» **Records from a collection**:

════

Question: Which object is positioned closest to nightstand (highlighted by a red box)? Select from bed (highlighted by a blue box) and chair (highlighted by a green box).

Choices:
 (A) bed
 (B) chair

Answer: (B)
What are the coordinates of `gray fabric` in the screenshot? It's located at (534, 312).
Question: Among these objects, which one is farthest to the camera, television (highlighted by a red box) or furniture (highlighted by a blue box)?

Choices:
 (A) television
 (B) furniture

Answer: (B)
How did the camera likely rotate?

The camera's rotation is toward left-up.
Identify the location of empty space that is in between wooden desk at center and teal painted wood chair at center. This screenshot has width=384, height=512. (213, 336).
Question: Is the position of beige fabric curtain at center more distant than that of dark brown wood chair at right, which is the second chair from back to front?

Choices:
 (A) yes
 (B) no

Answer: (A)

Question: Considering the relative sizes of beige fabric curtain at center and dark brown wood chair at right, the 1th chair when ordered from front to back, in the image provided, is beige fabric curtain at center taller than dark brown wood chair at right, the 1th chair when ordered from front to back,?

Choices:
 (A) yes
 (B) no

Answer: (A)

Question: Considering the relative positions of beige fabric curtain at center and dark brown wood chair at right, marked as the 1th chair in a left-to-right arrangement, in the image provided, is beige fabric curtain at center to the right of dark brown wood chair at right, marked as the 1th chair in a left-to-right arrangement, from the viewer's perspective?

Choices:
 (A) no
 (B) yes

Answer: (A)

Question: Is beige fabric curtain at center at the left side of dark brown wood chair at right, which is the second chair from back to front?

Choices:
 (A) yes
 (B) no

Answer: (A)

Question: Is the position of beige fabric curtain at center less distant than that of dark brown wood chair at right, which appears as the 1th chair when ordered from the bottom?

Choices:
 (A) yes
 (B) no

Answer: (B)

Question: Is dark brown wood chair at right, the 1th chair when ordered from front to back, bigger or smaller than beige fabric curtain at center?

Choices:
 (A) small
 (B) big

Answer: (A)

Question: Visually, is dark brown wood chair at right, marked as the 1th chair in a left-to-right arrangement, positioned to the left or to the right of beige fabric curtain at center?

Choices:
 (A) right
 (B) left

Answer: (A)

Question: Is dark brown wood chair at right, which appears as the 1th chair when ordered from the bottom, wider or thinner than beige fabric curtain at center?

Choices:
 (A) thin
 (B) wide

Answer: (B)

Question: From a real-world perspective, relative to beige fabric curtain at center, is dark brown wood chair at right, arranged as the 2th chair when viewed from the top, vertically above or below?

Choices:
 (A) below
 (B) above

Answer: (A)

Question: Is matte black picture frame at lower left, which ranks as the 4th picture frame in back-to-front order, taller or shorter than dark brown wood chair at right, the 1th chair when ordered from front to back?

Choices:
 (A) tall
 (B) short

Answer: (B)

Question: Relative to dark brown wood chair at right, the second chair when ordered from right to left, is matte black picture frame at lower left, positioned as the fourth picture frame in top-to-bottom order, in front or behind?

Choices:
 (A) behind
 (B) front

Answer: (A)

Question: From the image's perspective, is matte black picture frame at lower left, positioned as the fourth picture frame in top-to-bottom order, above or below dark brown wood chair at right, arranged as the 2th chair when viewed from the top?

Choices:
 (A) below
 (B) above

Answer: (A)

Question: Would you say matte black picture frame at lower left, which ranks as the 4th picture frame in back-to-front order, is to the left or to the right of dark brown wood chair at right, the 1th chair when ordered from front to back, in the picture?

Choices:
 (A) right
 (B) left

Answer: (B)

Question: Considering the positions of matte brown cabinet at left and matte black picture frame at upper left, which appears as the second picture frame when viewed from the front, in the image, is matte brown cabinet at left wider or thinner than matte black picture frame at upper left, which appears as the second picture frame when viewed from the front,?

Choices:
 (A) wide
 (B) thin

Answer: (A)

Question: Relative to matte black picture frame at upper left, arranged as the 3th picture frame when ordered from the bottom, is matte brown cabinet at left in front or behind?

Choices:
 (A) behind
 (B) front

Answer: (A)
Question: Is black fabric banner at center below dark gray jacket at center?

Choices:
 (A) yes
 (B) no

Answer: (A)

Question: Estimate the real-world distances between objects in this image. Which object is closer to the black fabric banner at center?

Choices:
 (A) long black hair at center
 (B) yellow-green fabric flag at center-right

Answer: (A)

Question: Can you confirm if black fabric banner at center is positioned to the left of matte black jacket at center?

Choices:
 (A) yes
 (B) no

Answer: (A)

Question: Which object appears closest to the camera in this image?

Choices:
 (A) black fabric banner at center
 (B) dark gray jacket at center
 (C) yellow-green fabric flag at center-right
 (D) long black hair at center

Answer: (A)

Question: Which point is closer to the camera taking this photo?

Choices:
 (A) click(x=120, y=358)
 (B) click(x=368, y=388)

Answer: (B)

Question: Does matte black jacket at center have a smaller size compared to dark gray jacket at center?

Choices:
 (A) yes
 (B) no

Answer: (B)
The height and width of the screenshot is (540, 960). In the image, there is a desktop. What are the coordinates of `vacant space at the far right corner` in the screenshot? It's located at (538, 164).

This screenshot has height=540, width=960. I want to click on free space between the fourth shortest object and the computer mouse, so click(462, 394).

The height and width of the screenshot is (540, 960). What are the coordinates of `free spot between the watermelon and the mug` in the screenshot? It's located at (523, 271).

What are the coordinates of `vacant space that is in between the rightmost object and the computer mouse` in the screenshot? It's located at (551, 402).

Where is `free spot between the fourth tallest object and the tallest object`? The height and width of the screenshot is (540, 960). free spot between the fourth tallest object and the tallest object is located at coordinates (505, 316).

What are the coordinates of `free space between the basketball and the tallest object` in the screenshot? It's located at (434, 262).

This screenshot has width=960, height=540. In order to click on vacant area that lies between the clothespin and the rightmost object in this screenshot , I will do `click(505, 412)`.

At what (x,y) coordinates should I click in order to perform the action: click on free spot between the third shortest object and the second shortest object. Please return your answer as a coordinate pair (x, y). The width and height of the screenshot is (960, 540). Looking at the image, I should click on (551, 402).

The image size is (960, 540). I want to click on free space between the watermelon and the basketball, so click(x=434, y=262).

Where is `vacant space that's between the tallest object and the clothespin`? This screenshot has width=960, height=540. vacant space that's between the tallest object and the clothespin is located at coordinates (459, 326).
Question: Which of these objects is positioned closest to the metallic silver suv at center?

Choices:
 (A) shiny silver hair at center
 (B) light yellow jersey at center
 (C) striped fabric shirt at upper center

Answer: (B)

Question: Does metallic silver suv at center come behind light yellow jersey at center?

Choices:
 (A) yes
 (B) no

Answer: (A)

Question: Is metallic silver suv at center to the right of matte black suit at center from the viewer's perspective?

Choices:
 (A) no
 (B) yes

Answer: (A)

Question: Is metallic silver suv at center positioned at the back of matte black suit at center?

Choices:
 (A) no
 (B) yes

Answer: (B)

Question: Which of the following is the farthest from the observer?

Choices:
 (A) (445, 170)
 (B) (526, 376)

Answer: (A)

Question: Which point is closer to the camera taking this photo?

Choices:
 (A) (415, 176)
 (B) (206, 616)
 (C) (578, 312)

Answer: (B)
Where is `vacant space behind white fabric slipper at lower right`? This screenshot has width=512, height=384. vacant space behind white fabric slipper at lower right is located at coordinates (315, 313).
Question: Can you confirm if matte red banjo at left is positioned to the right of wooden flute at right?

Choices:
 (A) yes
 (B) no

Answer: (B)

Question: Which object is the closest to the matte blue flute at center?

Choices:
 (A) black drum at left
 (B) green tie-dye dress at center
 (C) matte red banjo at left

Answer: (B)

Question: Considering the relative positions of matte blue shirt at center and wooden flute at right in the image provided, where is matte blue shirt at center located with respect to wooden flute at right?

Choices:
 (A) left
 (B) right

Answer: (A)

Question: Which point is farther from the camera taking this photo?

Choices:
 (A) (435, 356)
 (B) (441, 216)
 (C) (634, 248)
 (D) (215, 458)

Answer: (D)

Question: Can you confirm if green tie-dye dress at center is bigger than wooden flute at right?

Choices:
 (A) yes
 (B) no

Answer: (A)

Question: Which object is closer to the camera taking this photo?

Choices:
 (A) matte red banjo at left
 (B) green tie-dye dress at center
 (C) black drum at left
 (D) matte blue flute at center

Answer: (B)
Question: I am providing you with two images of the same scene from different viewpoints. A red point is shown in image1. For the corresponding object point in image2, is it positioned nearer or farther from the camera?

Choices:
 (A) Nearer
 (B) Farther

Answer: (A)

════

Retype the lines of the data above without any change, from the line with "The camera's rotation is toward left-up." up to and including the line with "Question: Considering the relative sizes".

» **Solved problem**:
The camera's rotation is toward left-up.
Identify the location of empty space that is in between wooden desk at center and teal painted wood chair at center. This screenshot has width=384, height=512. (213, 336).
Question: Is the position of beige fabric curtain at center more distant than that of dark brown wood chair at right, which is the second chair from back to front?

Choices:
 (A) yes
 (B) no

Answer: (A)

Question: Considering the relative sizes of beige fabric curtain at center and dark brown wood chair at right, the 1th chair when ordered from front to back, in the image provided, is beige fabric curtain at center taller than dark brown wood chair at right, the 1th chair when ordered from front to back,?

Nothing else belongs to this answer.